MATERIAL SUPPLIED Start Marker

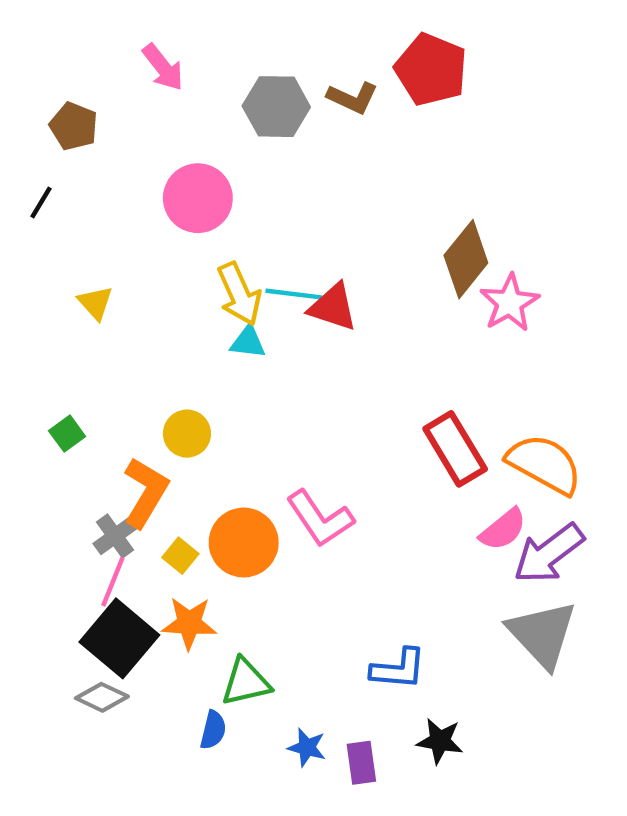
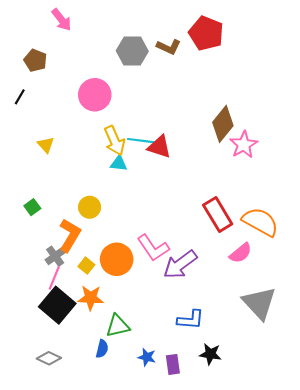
pink arrow: (163, 67) -> (61, 20), moved
purple arrow: (549, 553) -> (180, 264), moved
gray diamond: (102, 697) -> (49, 358), moved

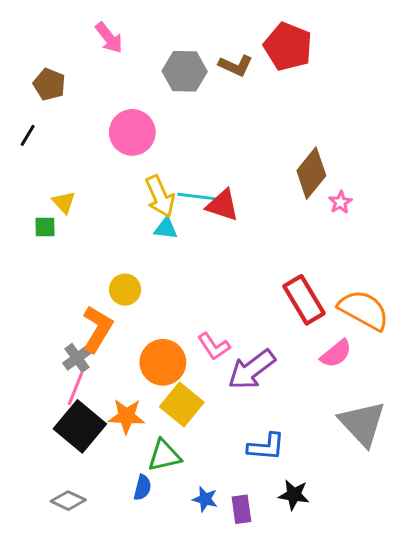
pink arrow: (61, 20) -> (109, 38), moved
pink star: (244, 145) -> (340, 202), size x0.6
green square: (32, 207) -> (45, 227), moved, turned 35
pink L-shape: (153, 248) -> (214, 346), size x0.7
yellow square: (86, 266) -> (182, 405), moved, size x1.8

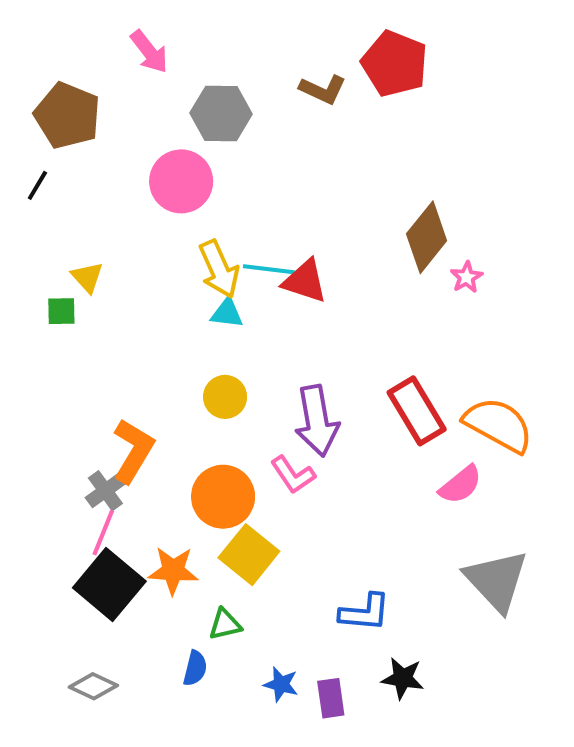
gray hexagon: (185, 71) -> (221, 114), moved
brown pentagon: (49, 84) -> (67, 116), size x1.5
yellow circle: (125, 290) -> (225, 397), moved
purple arrow: (252, 370) -> (317, 421), moved, turned -63
green triangle: (164, 455) -> (225, 624), size x0.7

MATERIAL SUPPLIED End Marker

WORK REQUIRED ▸
Omit every picture, then reproduce the rest of the listing exactly.

PROBLEM SOLUTION ▸
pink arrow: (163, 67) -> (61, 20), moved
purple arrow: (549, 553) -> (180, 264), moved
gray diamond: (102, 697) -> (49, 358), moved

pink arrow: (61, 20) -> (109, 38), moved
pink star: (244, 145) -> (340, 202), size x0.6
green square: (32, 207) -> (45, 227), moved, turned 35
pink L-shape: (153, 248) -> (214, 346), size x0.7
yellow square: (86, 266) -> (182, 405), moved, size x1.8

gray hexagon: (185, 71) -> (221, 114), moved
brown pentagon: (49, 84) -> (67, 116), size x1.5
yellow circle: (125, 290) -> (225, 397), moved
purple arrow: (252, 370) -> (317, 421), moved, turned -63
green triangle: (164, 455) -> (225, 624), size x0.7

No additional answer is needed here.